__TASK OBJECTIVE__.
Could you restate word for word the lines running from the one with "grey goblet: 4 -> 5" to the end of the data, both ends included, but without pictures?

___ MATERIAL SHOWN

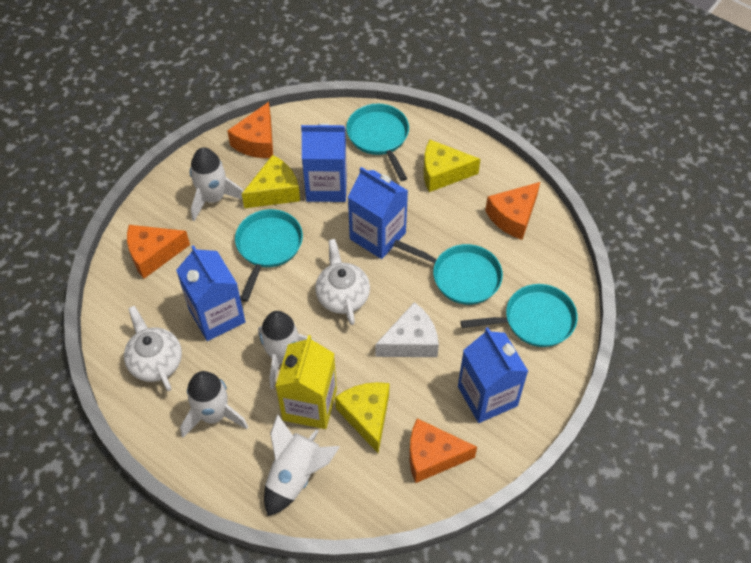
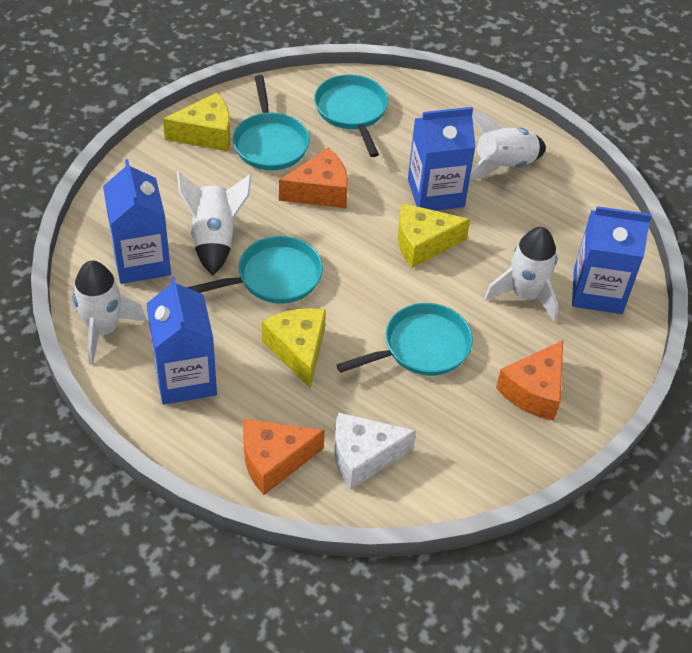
orange cheese: 4 -> 3
white teapot: 2 -> 0
yellow carton: 1 -> 0

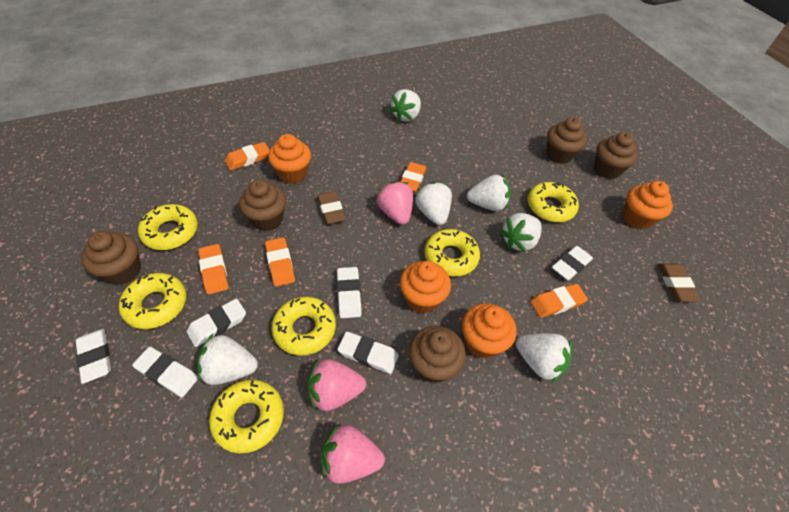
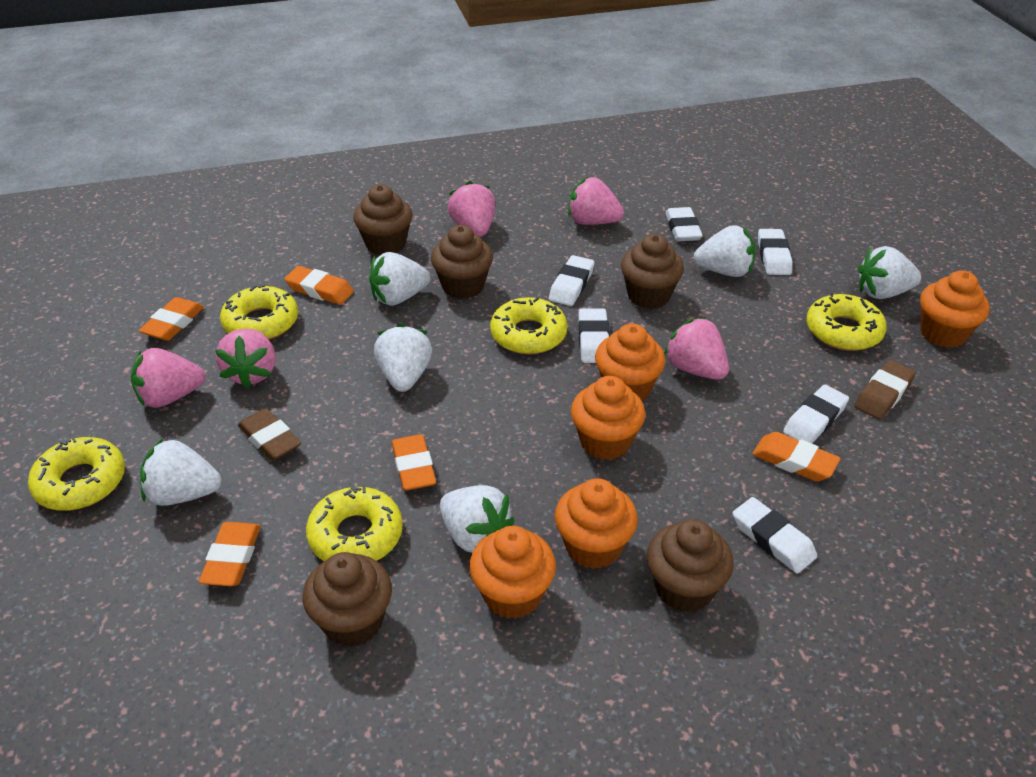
orange cupcake: 4 -> 5
pink strawberry: 3 -> 5
yellow donut: 6 -> 5

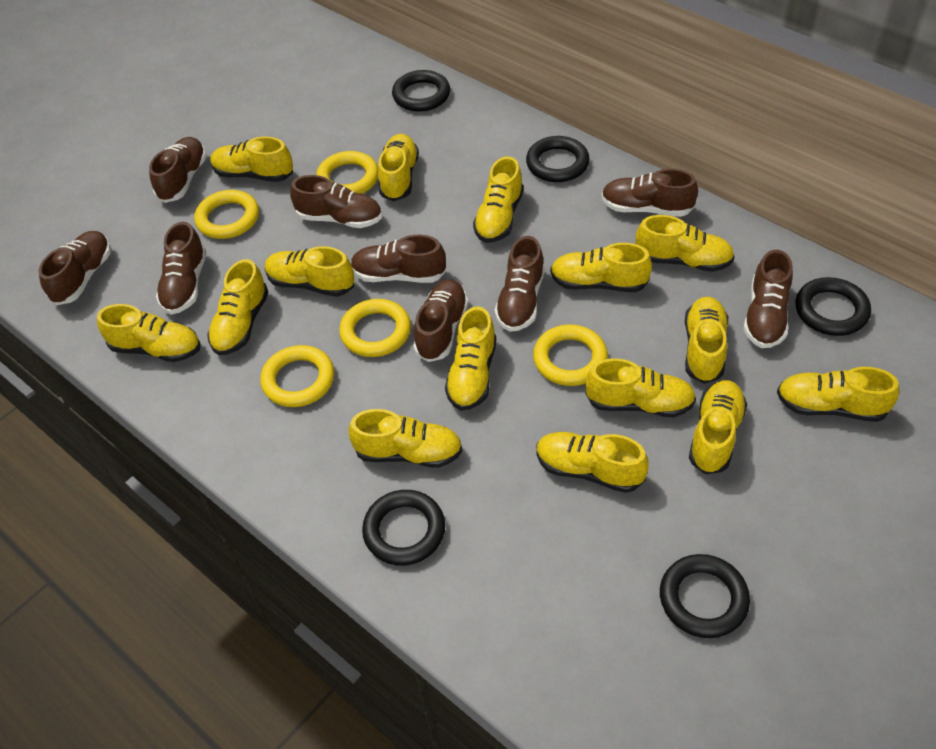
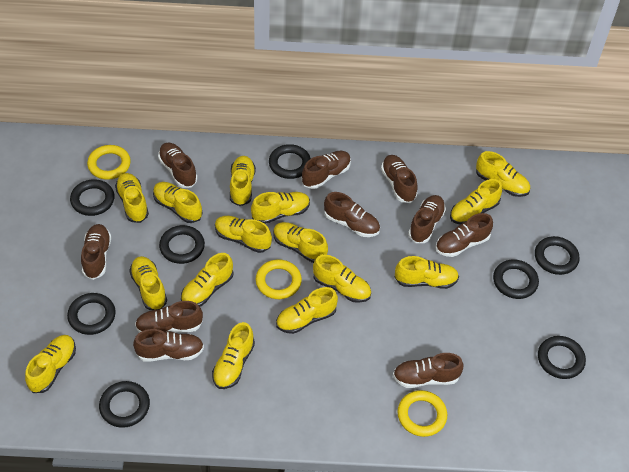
black ring: 5 -> 8
brown shoe: 9 -> 10
yellow ring: 5 -> 3

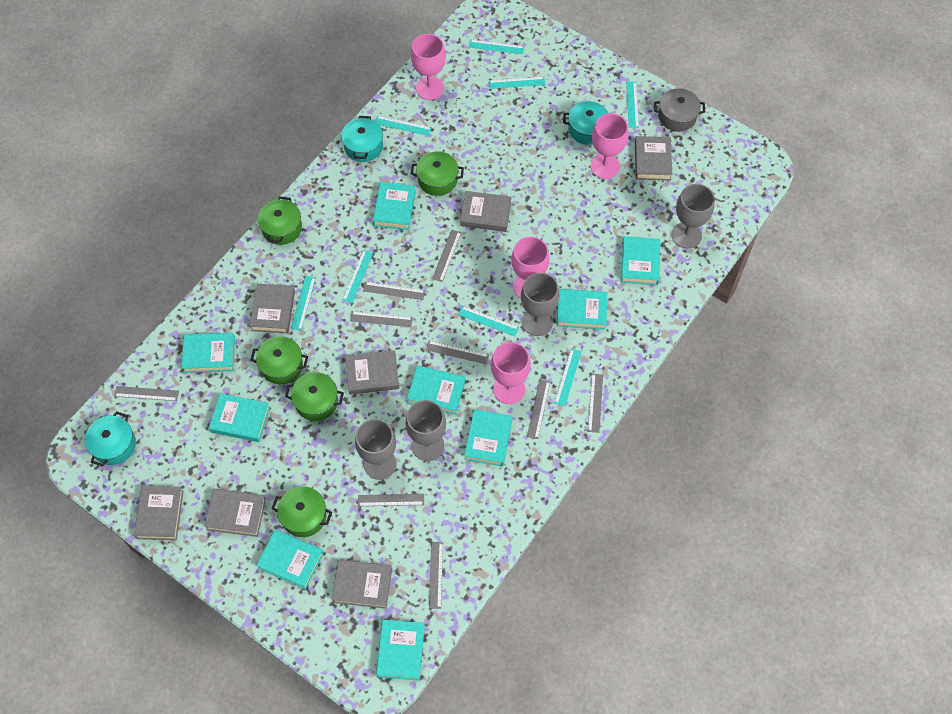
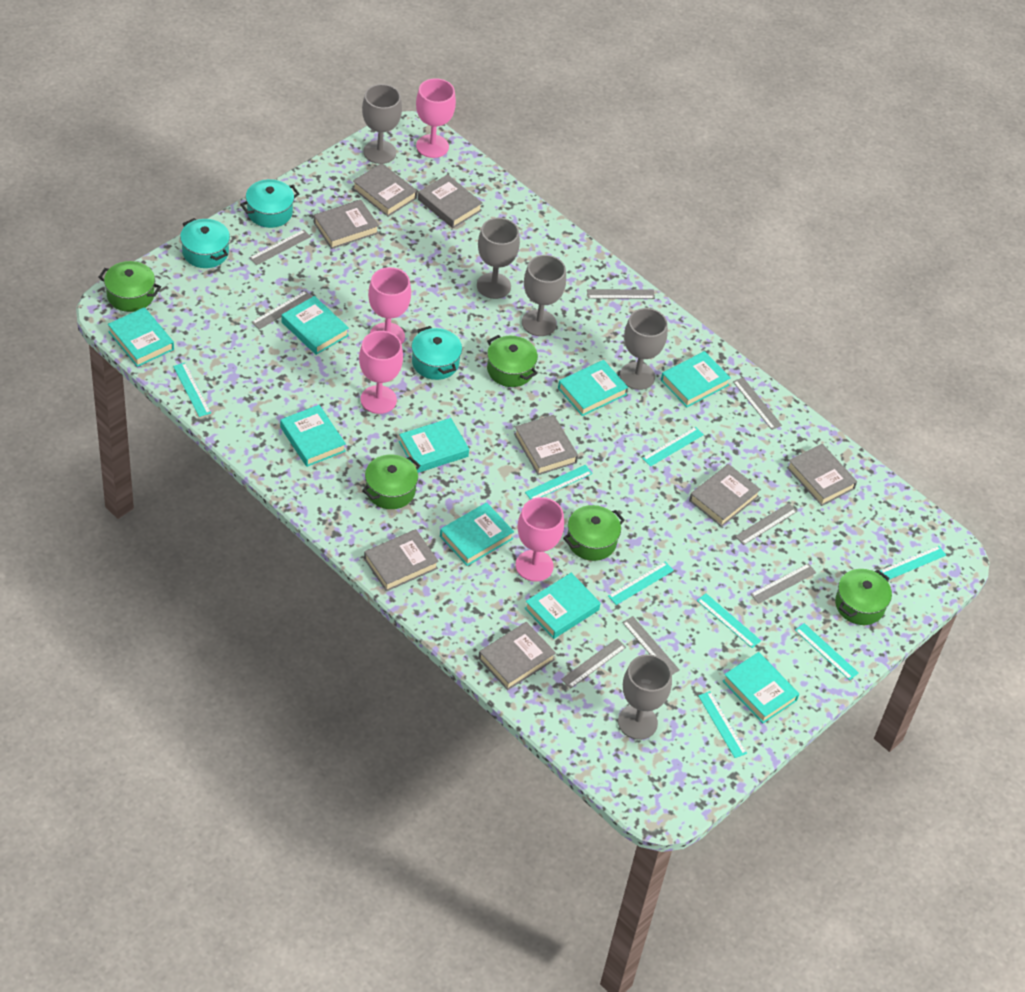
grey book: 7 -> 8
grey goblet: 4 -> 5
grey pot: 1 -> 0
grey ruler: 9 -> 8

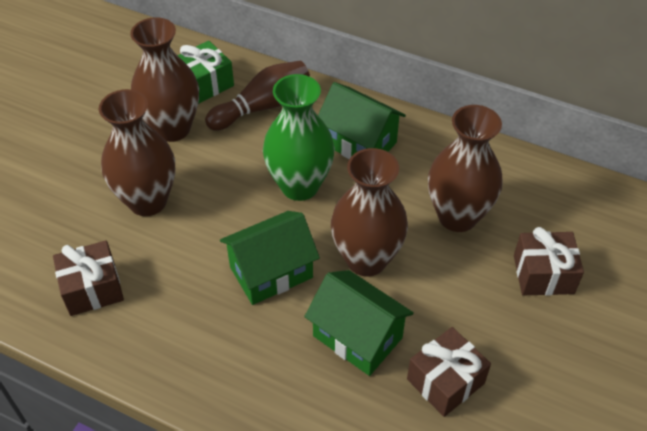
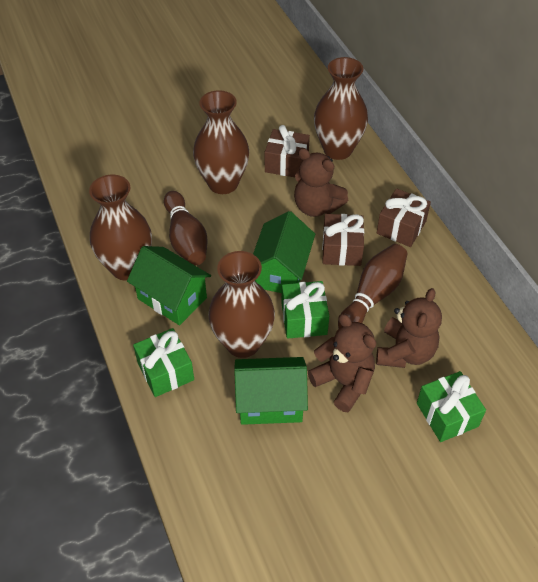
brown bowling pin: 1 -> 2
brown teddy bear: 0 -> 3
green gift: 1 -> 3
green vase: 1 -> 0

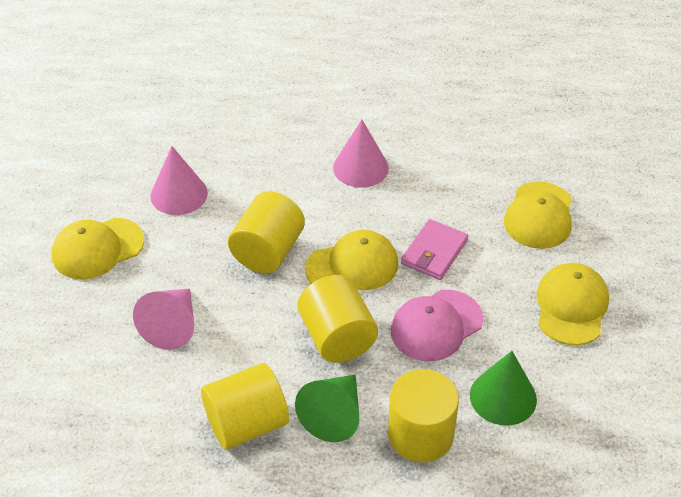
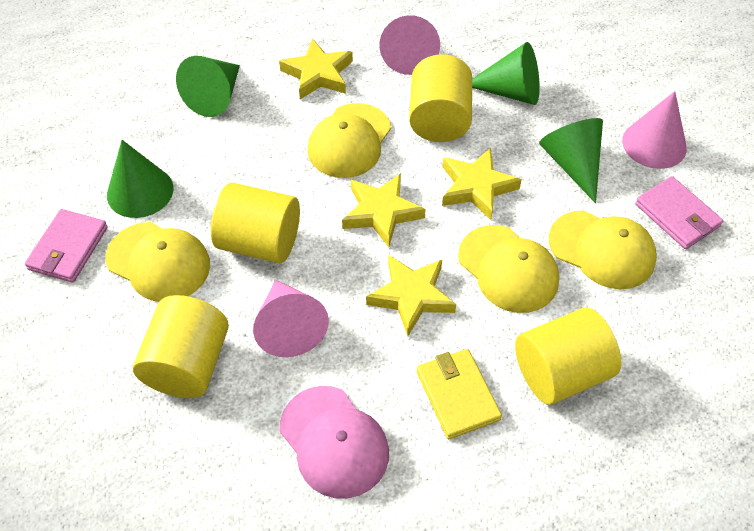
green cone: 2 -> 4
pink wallet: 1 -> 2
yellow star: 0 -> 4
yellow wallet: 0 -> 1

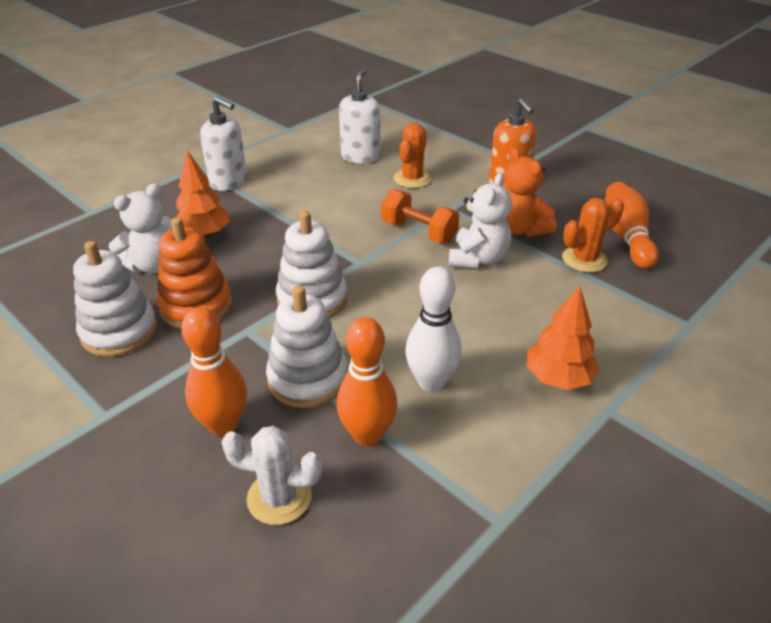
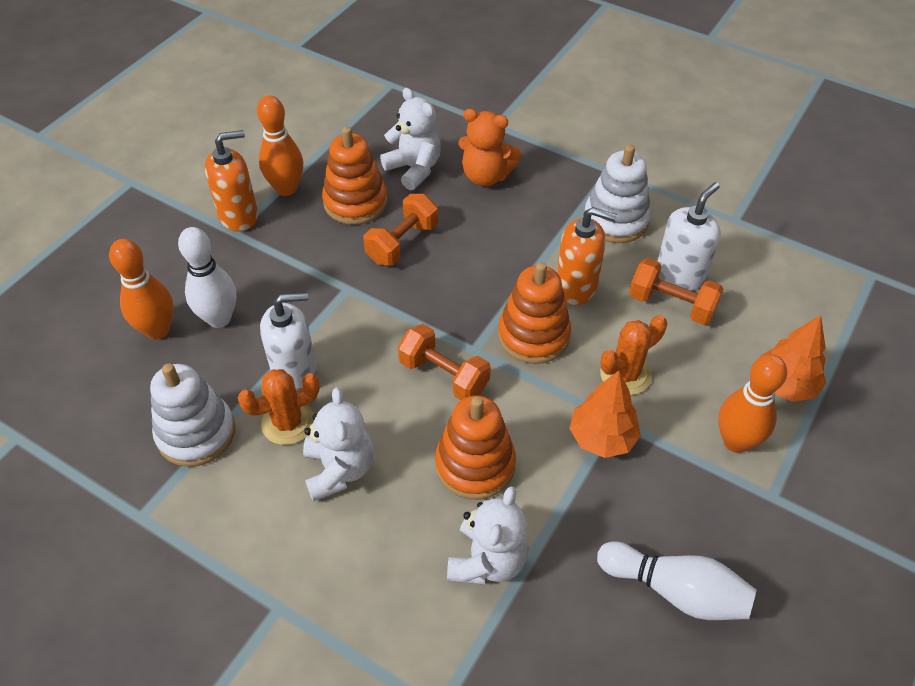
orange dumbbell: 1 -> 3
orange soap dispenser: 1 -> 2
orange stacking toy: 1 -> 3
white bowling pin: 1 -> 2
white cactus: 1 -> 0
white stacking toy: 3 -> 2
white teddy bear: 2 -> 3

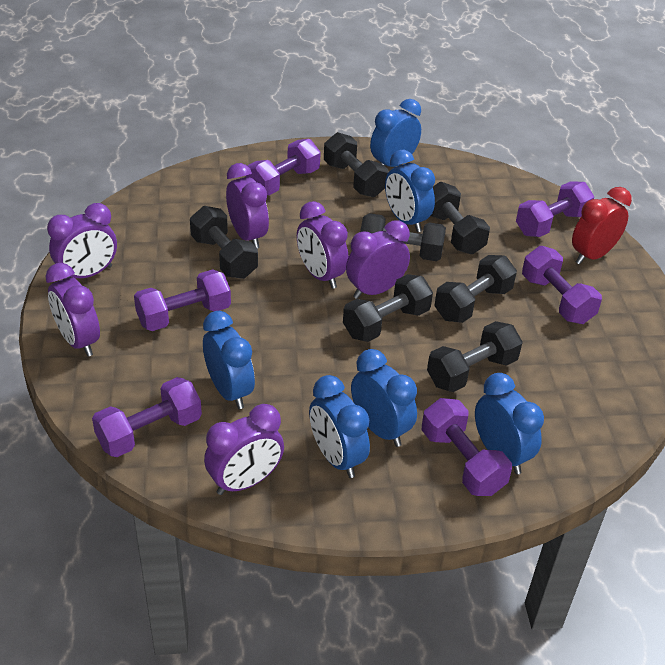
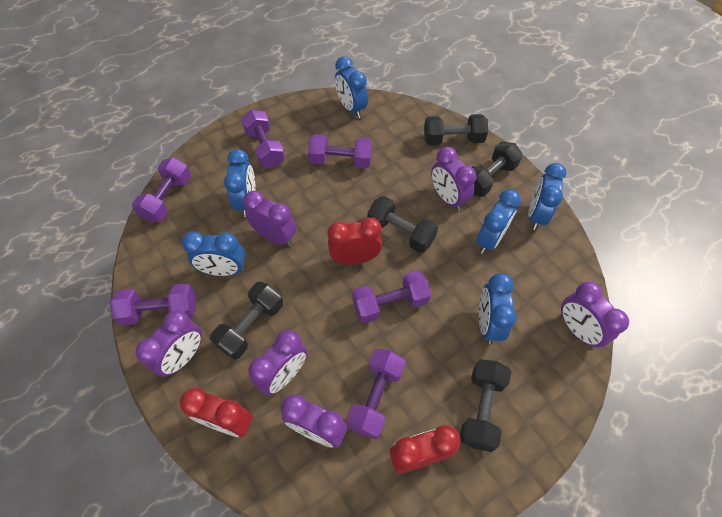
black dumbbell: 7 -> 5
red clock: 1 -> 3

______

__EXERCISE ANSWER__.
grey goblet: 4 -> 5
grey pot: 1 -> 0
grey ruler: 9 -> 8

brown bowling pin: 1 -> 2
brown teddy bear: 0 -> 3
green gift: 1 -> 3
green vase: 1 -> 0

green cone: 2 -> 4
pink wallet: 1 -> 2
yellow star: 0 -> 4
yellow wallet: 0 -> 1

orange dumbbell: 1 -> 3
orange soap dispenser: 1 -> 2
orange stacking toy: 1 -> 3
white bowling pin: 1 -> 2
white cactus: 1 -> 0
white stacking toy: 3 -> 2
white teddy bear: 2 -> 3

black dumbbell: 7 -> 5
red clock: 1 -> 3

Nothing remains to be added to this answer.